Start of AVAILABLE DATA

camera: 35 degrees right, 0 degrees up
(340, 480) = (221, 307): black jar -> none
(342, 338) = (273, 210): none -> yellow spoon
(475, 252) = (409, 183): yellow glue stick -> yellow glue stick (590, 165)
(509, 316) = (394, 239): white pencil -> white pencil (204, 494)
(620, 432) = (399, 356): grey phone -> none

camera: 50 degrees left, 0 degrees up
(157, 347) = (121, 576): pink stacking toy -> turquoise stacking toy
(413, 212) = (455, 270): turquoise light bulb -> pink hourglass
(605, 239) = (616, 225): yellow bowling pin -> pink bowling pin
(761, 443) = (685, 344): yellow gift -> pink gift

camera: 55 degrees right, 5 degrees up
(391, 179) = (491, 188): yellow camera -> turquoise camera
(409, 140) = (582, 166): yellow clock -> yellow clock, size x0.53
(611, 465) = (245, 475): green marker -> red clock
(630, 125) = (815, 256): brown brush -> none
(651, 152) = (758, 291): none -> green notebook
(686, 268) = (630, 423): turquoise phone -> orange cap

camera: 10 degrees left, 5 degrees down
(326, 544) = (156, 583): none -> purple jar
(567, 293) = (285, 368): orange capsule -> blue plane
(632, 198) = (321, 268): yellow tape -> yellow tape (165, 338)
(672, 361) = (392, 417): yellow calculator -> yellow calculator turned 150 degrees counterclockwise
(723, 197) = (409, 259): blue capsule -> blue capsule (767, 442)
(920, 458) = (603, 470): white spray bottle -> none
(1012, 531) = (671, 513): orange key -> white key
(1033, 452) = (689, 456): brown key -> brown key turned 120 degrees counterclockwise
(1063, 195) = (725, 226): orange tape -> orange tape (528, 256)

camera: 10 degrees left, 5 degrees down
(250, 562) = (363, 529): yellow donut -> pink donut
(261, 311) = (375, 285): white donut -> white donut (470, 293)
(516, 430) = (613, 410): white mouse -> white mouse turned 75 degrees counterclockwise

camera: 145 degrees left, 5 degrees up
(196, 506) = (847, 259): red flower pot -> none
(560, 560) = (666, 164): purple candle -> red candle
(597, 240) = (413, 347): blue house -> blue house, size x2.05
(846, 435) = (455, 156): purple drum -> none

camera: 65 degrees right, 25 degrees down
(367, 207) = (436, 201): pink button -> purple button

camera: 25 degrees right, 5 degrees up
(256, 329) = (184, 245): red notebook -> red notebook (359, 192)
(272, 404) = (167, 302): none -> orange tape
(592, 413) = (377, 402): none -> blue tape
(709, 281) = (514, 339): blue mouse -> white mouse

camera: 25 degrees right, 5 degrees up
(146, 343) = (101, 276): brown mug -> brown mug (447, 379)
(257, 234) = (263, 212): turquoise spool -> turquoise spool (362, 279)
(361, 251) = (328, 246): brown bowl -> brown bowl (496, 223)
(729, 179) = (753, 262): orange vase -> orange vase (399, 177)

End of AVAILABLE DATA

- YOUR ASSIGNMENT:
Respond with nothing but the number of lines in the data above that include the word "camera".

- WRITTEN RESPONSE:
10